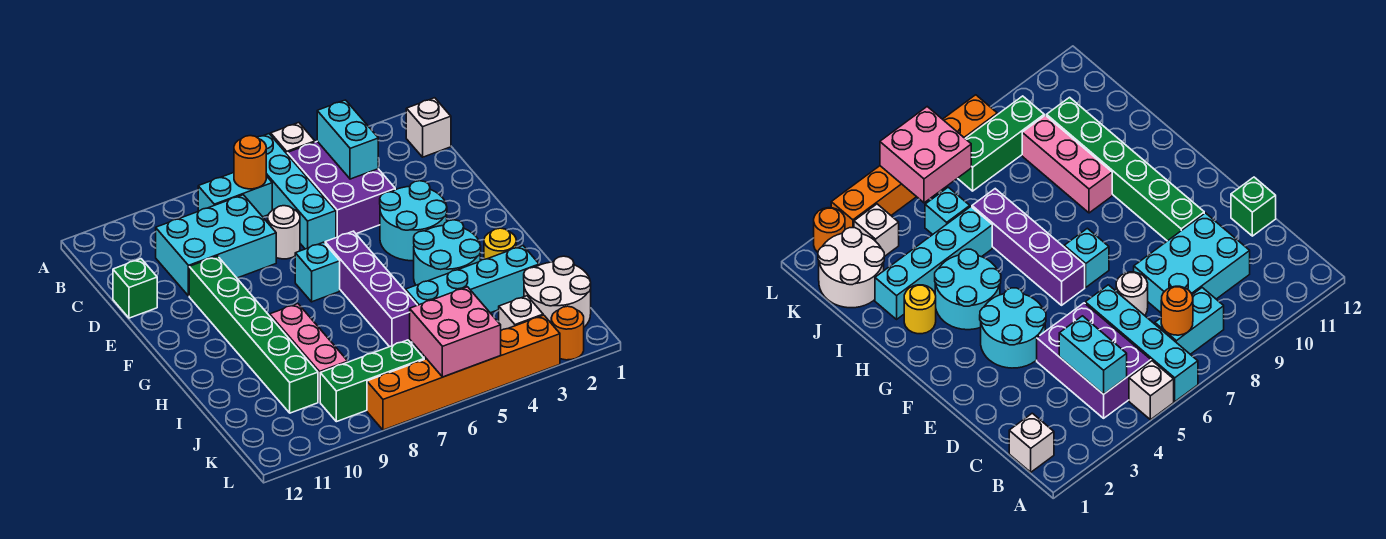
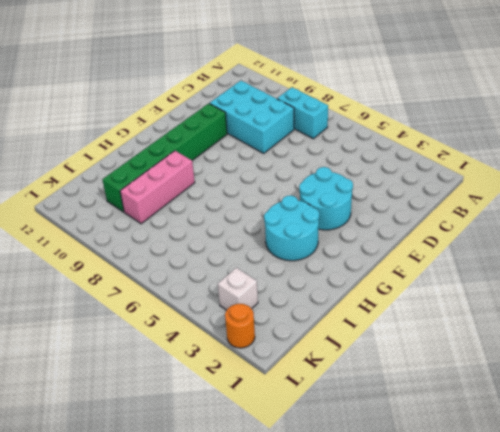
none -> white brick A5 level 1
none -> cyan brick A6:D6 level 1
none -> white brick B1 level 1

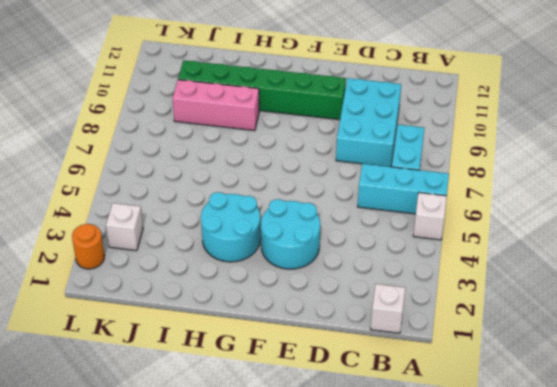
cyan brick A6:C6 level 1 -> cyan brick A6:D6 level 1
none -> purple brick B4:D5 level 1
none -> white round brick D7 level 1
none -> green brick D12 level 1

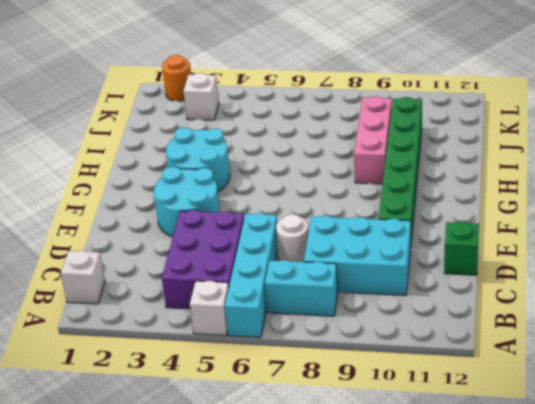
none -> purple brick F6:I6 level 1
none -> cyan brick F7 level 1
none -> yellow round brick H2 level 1

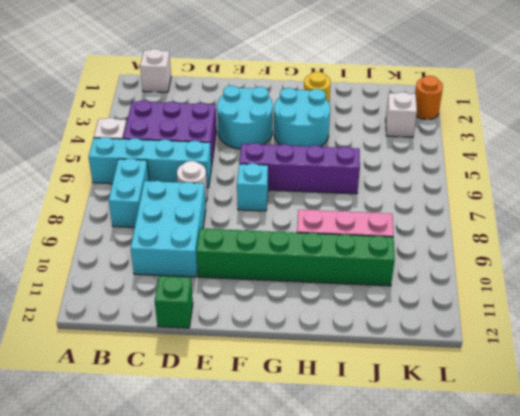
none -> cyan brick I2:I5 level 1
none -> white round brick J1:K2 level 1
none -> cyan brick J5 level 1

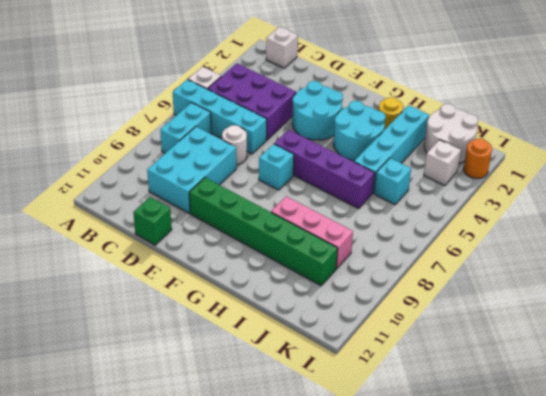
none -> green brick K7:K9 level 1
none -> orange brick L3:L8 level 1
none -> cyan brick B4:C4 level 2

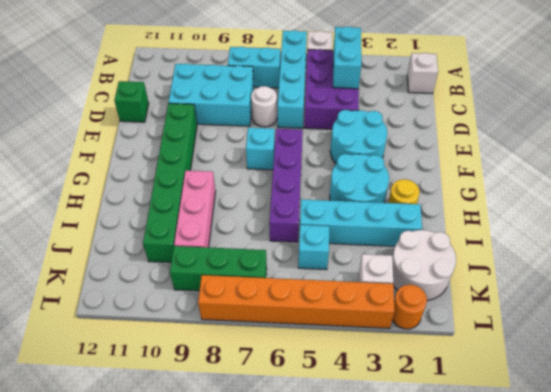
none -> orange round brick B7 level 2
none -> pink brick K5:L6 level 2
::::::::::
* _Exercise directions_
Images are not wanted in the copy. Please print the material above exactly.

* _The completed task_
none -> white brick A5 level 1
none -> cyan brick A6:D6 level 1
none -> white brick B1 level 1

cyan brick A6:C6 level 1 -> cyan brick A6:D6 level 1
none -> purple brick B4:D5 level 1
none -> white round brick D7 level 1
none -> green brick D12 level 1

none -> purple brick F6:I6 level 1
none -> cyan brick F7 level 1
none -> yellow round brick H2 level 1

none -> cyan brick I2:I5 level 1
none -> white round brick J1:K2 level 1
none -> cyan brick J5 level 1

none -> green brick K7:K9 level 1
none -> orange brick L3:L8 level 1
none -> cyan brick B4:C4 level 2

none -> orange round brick B7 level 2
none -> pink brick K5:L6 level 2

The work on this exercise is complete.